What you will do —
Could you copy out all of the records below exactly, leaving out every picture?

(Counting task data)
────────────────────────────────────────
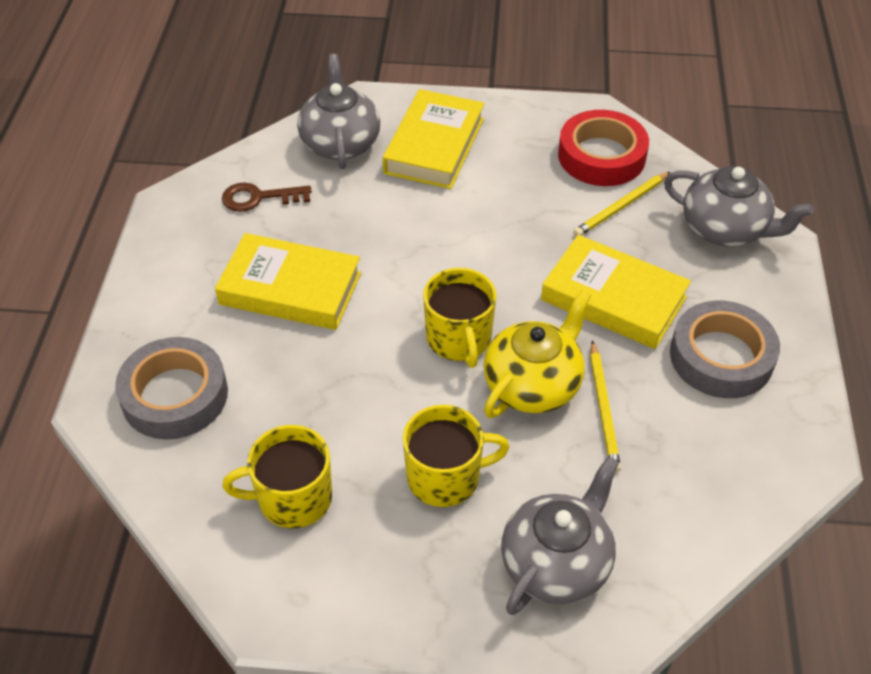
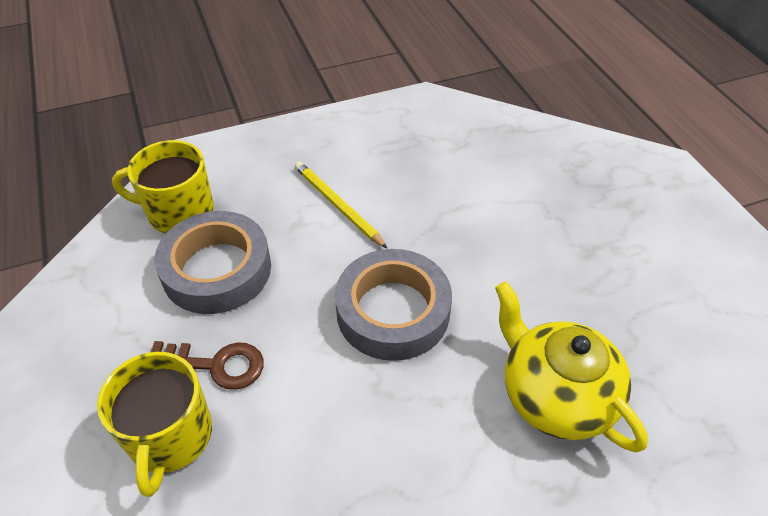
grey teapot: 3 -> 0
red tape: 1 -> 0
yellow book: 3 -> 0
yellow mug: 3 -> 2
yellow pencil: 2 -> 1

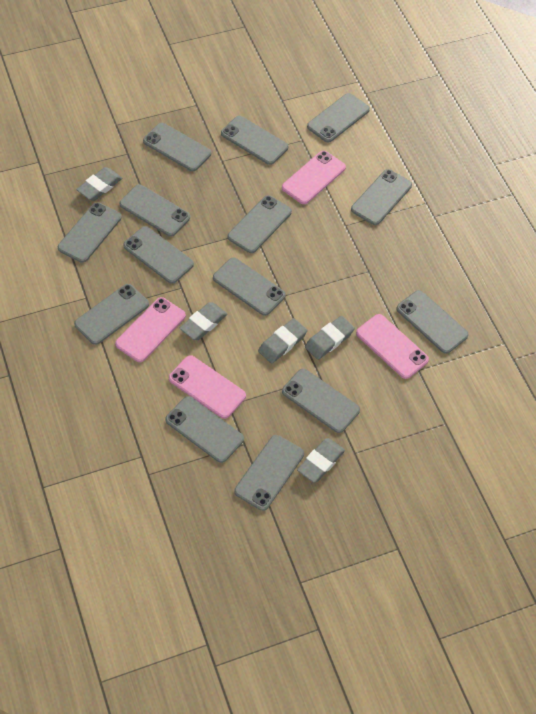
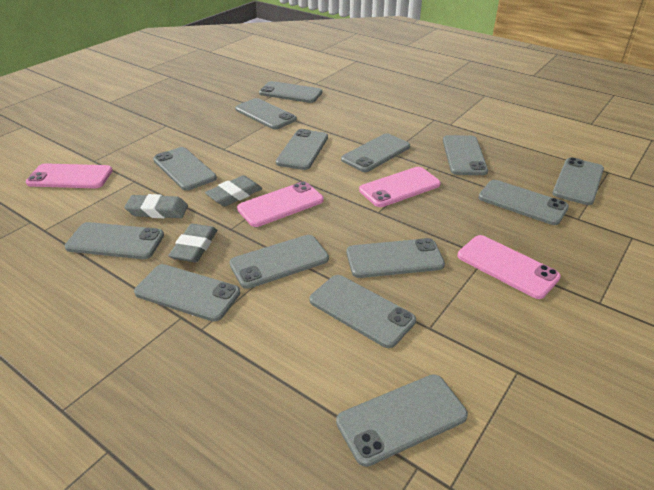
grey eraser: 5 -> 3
────────────────────────────────────────
Answer to this task —
grey teapot: 3 -> 0
red tape: 1 -> 0
yellow book: 3 -> 0
yellow mug: 3 -> 2
yellow pencil: 2 -> 1

grey eraser: 5 -> 3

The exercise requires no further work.